_BRIEF_: Send back the records exactly as written, with no images.

***** DATA FOR REVIEW *****

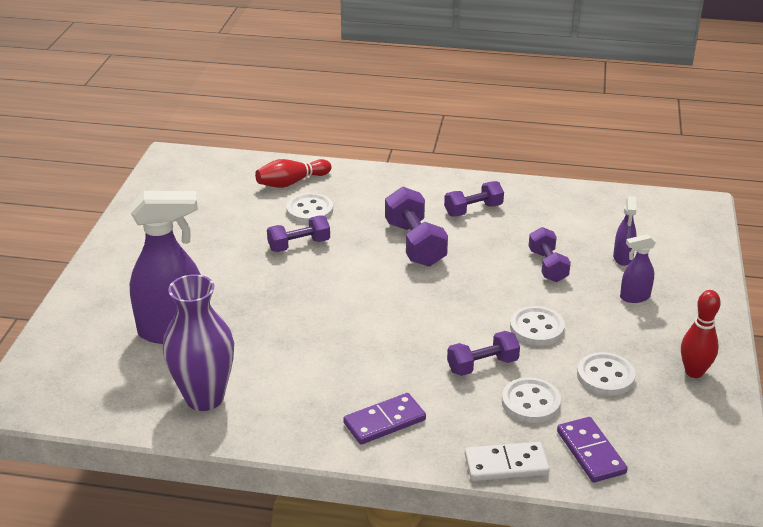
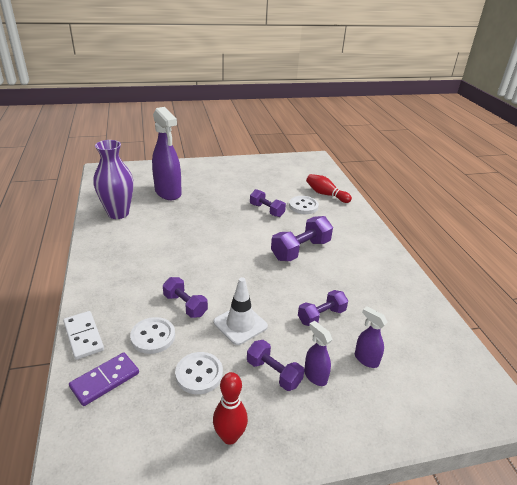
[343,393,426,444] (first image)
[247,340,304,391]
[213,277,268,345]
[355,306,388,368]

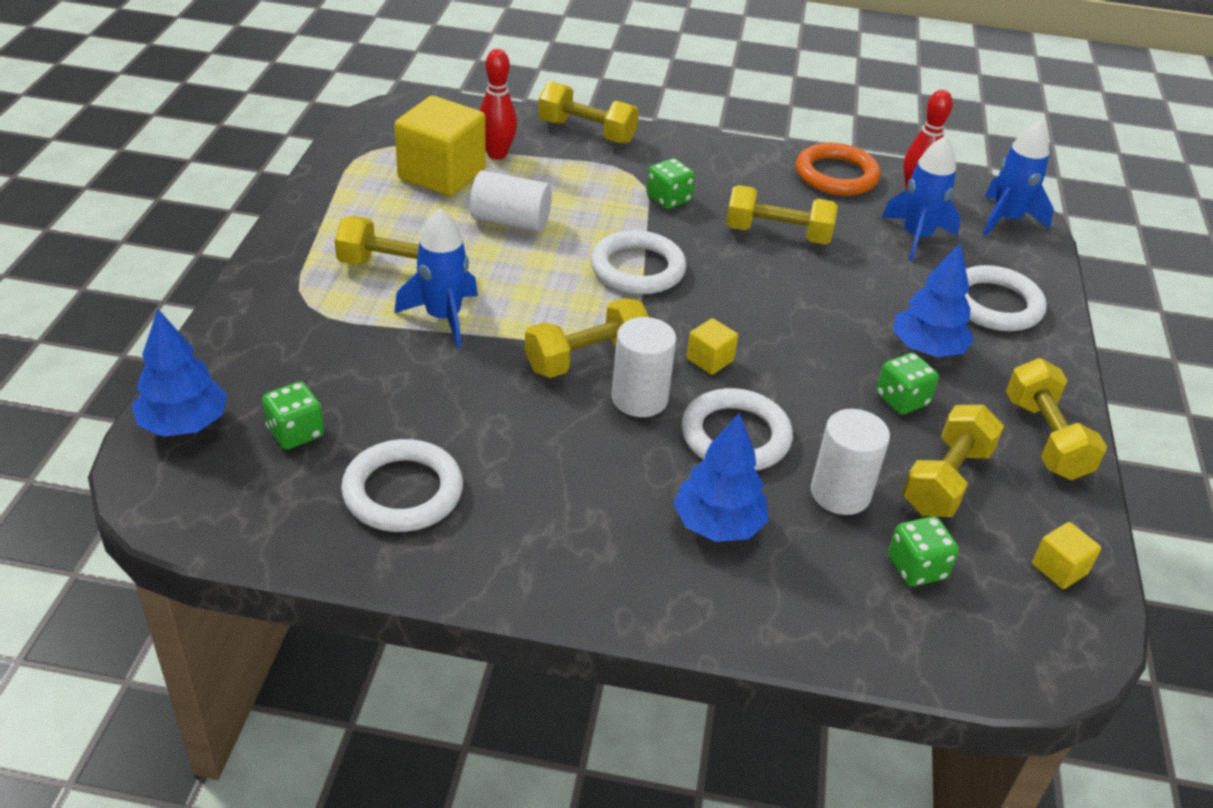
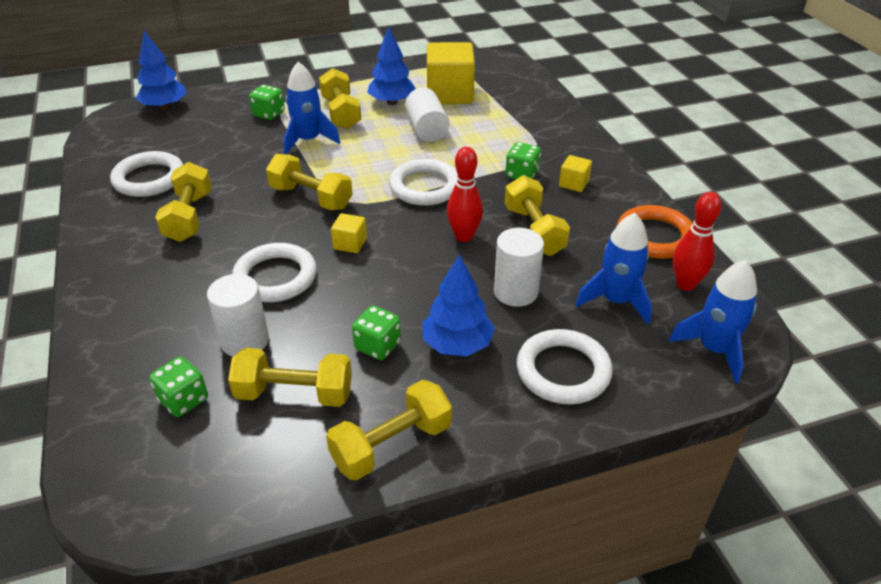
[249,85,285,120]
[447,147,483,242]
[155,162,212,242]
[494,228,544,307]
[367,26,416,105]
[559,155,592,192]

*****

_EXPECTED ANSWER_:
[343,393,426,444] (first image)
[247,340,304,391]
[213,277,268,345]
[355,306,388,368]

[249,85,285,120]
[447,147,483,242]
[155,162,212,242]
[494,228,544,307]
[367,26,416,105]
[559,155,592,192]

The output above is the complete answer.